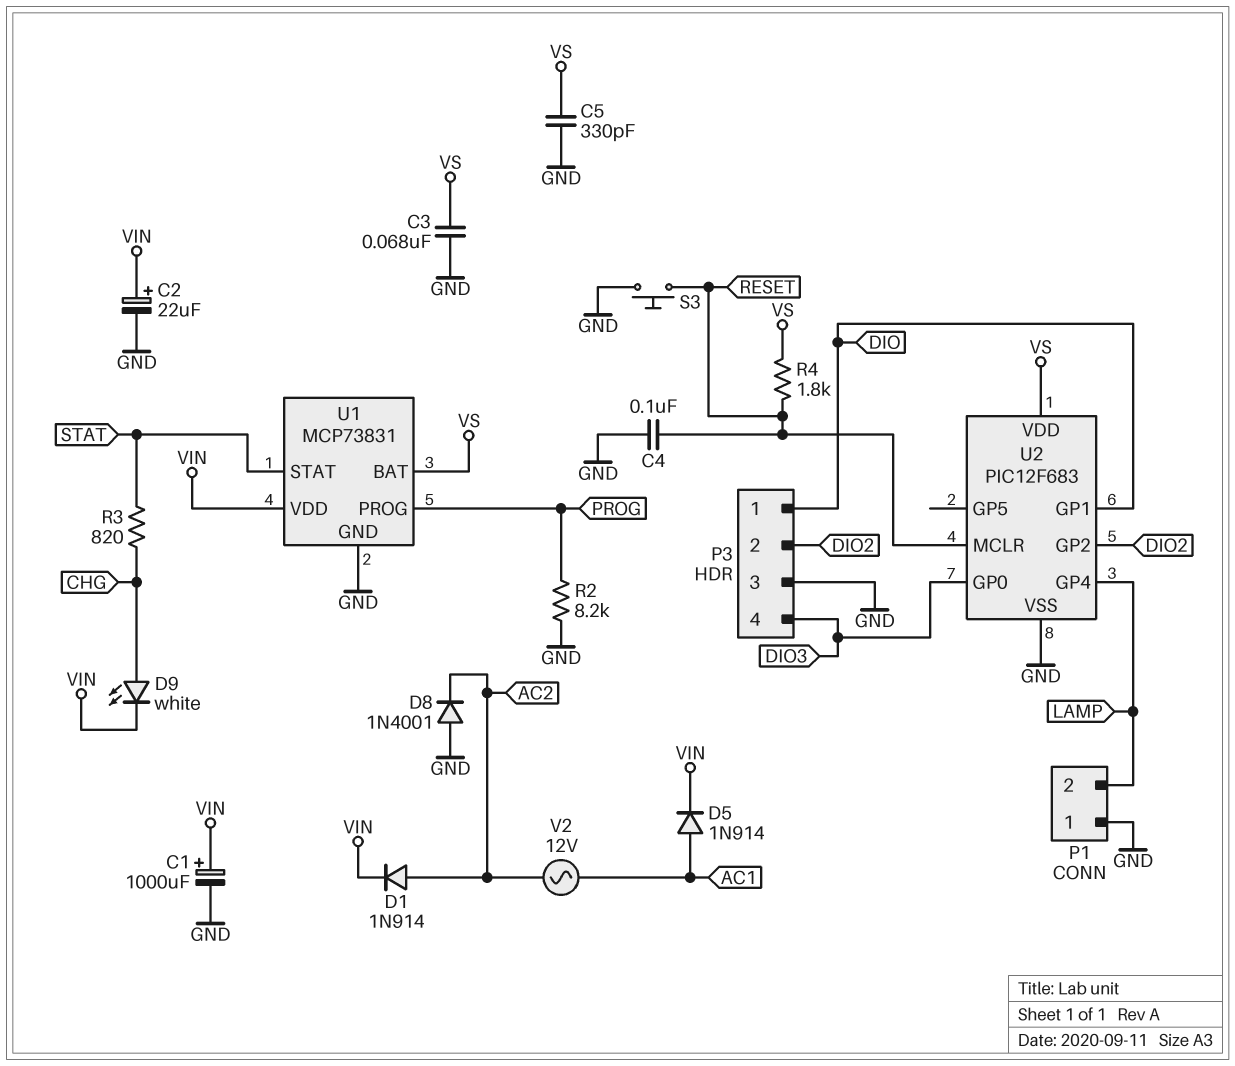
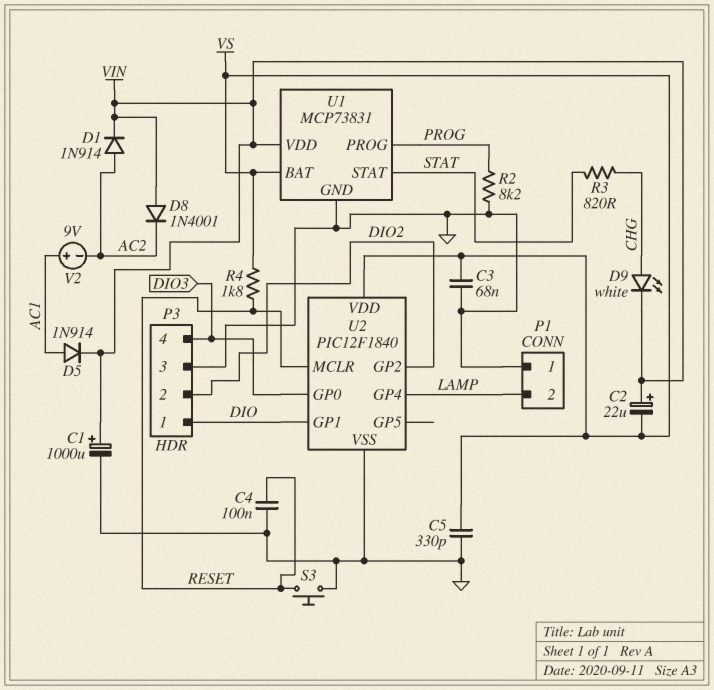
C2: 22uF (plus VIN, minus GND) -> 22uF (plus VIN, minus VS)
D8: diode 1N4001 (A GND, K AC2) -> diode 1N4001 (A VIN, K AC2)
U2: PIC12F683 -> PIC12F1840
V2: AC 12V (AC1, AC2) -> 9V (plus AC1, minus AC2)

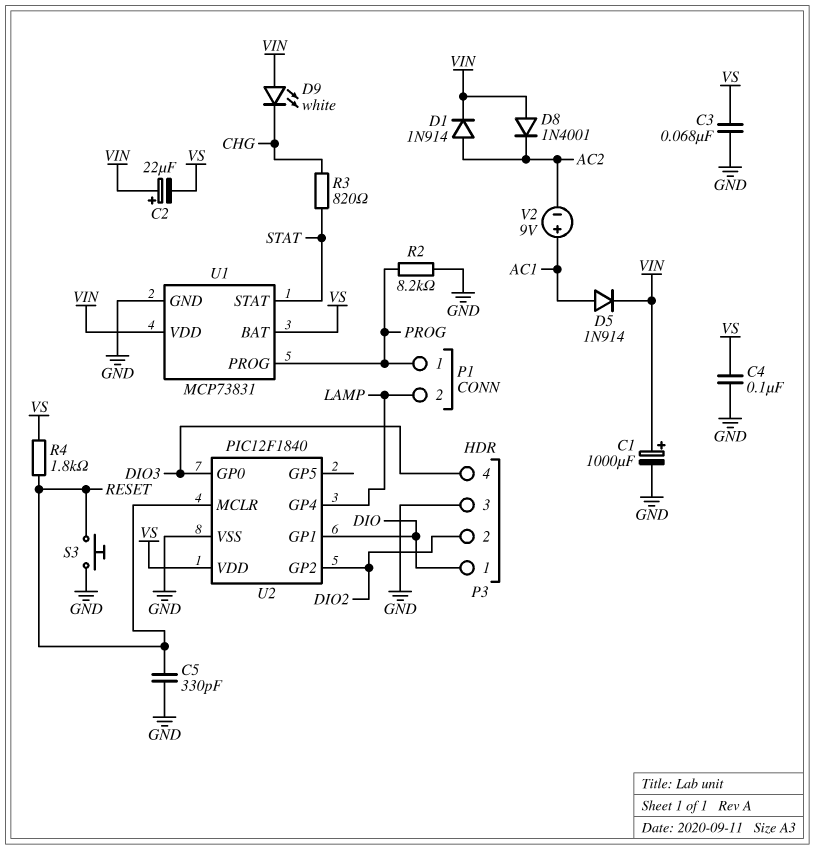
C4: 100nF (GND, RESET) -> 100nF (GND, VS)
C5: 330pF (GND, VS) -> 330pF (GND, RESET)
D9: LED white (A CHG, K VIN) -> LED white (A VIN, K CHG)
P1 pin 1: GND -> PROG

◆ What needs to be done ◆
All lines above containing the string "RESET": copy each one.

◆ Reply ◆
C4: 100nF (GND, RESET) -> 100nF (GND, VS)
C5: 330pF (GND, VS) -> 330pF (GND, RESET)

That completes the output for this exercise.